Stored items

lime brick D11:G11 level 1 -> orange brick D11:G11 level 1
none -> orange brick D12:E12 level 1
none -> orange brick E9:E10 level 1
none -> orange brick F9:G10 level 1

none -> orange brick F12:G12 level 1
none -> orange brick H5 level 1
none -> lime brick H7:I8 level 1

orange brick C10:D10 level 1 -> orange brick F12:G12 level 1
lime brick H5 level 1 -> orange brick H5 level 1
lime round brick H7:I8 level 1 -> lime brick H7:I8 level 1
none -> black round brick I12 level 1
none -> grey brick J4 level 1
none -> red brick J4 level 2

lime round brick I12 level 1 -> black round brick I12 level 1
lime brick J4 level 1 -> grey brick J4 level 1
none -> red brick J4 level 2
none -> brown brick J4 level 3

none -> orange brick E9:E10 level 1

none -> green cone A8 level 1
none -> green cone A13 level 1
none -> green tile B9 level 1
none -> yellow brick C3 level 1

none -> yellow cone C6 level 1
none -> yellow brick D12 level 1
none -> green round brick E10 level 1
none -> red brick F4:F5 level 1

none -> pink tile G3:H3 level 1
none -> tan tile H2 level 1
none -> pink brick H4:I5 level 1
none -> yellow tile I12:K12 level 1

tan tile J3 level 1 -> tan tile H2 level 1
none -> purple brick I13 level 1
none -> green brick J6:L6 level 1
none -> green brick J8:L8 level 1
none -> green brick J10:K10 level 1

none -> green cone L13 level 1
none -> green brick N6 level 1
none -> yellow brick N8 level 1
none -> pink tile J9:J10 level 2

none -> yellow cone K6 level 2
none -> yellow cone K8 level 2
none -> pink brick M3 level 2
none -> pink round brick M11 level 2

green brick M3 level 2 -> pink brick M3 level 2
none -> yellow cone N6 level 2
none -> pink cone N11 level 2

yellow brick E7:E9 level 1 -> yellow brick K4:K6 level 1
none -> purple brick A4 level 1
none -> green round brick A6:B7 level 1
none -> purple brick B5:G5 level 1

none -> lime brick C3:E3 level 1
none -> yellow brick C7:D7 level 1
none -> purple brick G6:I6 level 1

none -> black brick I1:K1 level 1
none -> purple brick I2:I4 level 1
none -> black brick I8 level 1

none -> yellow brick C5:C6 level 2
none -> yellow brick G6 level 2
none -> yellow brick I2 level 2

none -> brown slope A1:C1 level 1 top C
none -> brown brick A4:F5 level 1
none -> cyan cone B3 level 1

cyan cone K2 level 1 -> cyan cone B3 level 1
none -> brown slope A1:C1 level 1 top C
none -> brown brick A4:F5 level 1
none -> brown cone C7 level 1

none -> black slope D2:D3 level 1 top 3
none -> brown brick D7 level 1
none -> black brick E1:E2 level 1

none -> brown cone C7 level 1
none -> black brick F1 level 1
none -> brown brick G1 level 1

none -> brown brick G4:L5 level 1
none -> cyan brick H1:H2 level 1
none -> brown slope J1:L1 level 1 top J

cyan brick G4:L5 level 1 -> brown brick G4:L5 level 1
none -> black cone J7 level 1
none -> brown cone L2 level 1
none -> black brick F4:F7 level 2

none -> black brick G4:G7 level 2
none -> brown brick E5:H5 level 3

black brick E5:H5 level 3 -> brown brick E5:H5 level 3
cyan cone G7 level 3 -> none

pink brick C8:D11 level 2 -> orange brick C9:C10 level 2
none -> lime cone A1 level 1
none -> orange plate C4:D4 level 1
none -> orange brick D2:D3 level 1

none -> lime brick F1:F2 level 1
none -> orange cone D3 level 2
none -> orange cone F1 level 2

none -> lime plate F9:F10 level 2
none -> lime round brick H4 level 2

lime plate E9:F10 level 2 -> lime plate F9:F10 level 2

# Task instructions:
Copy range, inclusive: the line holding "none -> yellow cone K6 level 2" to the line holding "none -> cyan brick H1:H2 level 1". Reproduce exactly those lines of the records above and no others.

# Solved problem:
none -> yellow cone K6 level 2
none -> yellow cone K8 level 2
none -> pink brick M3 level 2
none -> pink round brick M11 level 2

green brick M3 level 2 -> pink brick M3 level 2
none -> yellow cone N6 level 2
none -> pink cone N11 level 2

yellow brick E7:E9 level 1 -> yellow brick K4:K6 level 1
none -> purple brick A4 level 1
none -> green round brick A6:B7 level 1
none -> purple brick B5:G5 level 1

none -> lime brick C3:E3 level 1
none -> yellow brick C7:D7 level 1
none -> purple brick G6:I6 level 1

none -> black brick I1:K1 level 1
none -> purple brick I2:I4 level 1
none -> black brick I8 level 1

none -> yellow brick C5:C6 level 2
none -> yellow brick G6 level 2
none -> yellow brick I2 level 2

none -> brown slope A1:C1 level 1 top C
none -> brown brick A4:F5 level 1
none -> cyan cone B3 level 1

cyan cone K2 level 1 -> cyan cone B3 level 1
none -> brown slope A1:C1 level 1 top C
none -> brown brick A4:F5 level 1
none -> brown cone C7 level 1

none -> black slope D2:D3 level 1 top 3
none -> brown brick D7 level 1
none -> black brick E1:E2 level 1

none -> brown cone C7 level 1
none -> black brick F1 level 1
none -> brown brick G1 level 1

none -> brown brick G4:L5 level 1
none -> cyan brick H1:H2 level 1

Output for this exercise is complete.